--- Written problem ---
Can you copy out the listing below word for word, from its very first line through the line containing "coordinates (420, 195).", with both of those lines included?

--- Records supplied ---
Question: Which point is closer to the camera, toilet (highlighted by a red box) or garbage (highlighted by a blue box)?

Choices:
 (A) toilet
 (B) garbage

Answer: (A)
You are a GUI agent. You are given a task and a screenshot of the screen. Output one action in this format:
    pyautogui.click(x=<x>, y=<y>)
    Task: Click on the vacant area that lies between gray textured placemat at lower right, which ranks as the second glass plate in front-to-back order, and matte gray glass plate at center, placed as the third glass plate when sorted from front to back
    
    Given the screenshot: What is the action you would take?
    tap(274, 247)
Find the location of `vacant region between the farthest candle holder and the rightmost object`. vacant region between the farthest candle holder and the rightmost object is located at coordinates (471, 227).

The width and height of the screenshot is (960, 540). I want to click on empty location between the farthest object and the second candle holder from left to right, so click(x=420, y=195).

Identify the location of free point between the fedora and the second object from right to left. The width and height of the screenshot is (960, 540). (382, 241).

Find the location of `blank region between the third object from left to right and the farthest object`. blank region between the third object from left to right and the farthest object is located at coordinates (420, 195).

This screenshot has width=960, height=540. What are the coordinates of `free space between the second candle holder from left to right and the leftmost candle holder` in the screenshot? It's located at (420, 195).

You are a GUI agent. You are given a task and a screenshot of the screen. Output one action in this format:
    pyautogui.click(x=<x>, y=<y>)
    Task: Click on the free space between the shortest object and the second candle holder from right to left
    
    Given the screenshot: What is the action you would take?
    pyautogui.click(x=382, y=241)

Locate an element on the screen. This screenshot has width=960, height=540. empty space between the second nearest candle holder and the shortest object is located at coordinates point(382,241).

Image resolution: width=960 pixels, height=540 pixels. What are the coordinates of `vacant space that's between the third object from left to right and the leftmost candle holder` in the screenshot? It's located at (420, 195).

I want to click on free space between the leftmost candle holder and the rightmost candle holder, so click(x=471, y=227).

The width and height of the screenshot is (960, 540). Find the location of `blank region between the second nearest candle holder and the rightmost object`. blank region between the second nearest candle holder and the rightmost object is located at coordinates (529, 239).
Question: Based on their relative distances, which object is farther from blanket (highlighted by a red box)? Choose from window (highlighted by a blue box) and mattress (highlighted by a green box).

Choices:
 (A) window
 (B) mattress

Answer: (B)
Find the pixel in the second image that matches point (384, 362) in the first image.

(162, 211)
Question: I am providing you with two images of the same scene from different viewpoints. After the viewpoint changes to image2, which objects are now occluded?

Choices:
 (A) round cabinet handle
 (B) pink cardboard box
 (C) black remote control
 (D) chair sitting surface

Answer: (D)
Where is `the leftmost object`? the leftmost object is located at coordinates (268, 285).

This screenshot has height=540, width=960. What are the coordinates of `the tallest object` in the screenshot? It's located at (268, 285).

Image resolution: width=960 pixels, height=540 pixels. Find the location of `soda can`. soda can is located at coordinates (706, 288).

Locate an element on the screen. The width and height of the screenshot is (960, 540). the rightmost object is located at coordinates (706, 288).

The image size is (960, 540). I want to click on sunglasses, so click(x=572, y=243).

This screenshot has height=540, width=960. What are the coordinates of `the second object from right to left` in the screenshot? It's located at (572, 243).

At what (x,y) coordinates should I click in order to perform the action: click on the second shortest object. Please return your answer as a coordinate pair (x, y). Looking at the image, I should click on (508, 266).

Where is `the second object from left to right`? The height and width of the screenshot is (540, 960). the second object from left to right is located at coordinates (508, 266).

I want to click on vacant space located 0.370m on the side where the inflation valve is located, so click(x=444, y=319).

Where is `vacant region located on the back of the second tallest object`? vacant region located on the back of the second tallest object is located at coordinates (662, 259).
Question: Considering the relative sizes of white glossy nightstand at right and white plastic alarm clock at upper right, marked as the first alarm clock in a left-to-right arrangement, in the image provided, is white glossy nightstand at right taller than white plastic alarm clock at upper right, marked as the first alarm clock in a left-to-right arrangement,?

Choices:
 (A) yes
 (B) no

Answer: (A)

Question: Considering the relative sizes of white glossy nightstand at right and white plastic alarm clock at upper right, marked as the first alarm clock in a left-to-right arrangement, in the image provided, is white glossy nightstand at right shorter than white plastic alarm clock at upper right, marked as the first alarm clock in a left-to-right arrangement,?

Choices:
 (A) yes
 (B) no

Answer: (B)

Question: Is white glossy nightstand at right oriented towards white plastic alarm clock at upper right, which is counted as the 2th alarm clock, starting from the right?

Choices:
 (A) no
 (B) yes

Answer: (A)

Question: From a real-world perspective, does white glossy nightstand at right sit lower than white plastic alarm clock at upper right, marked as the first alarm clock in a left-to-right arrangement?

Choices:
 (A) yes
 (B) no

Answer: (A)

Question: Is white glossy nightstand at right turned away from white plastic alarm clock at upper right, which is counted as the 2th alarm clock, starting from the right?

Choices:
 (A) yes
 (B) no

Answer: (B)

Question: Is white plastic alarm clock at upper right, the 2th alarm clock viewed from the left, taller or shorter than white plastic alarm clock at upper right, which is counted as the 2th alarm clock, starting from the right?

--- Task solution ---
Question: Which point is closer to the camera, toilet (highlighted by a red box) or garbage (highlighted by a blue box)?

Choices:
 (A) toilet
 (B) garbage

Answer: (A)
You are a GUI agent. You are given a task and a screenshot of the screen. Output one action in this format:
    pyautogui.click(x=<x>, y=<y>)
    Task: Click on the vacant area that lies between gray textured placemat at lower right, which ranks as the second glass plate in front-to-back order, and matte gray glass plate at center, placed as the third glass plate when sorted from front to back
    
    Given the screenshot: What is the action you would take?
    tap(274, 247)
Find the location of `vacant region between the farthest candle holder and the rightmost object`. vacant region between the farthest candle holder and the rightmost object is located at coordinates (471, 227).

The width and height of the screenshot is (960, 540). I want to click on empty location between the farthest object and the second candle holder from left to right, so click(x=420, y=195).

Identify the location of free point between the fedora and the second object from right to left. The width and height of the screenshot is (960, 540). (382, 241).

Find the location of `blank region between the third object from left to right and the farthest object`. blank region between the third object from left to right and the farthest object is located at coordinates (420, 195).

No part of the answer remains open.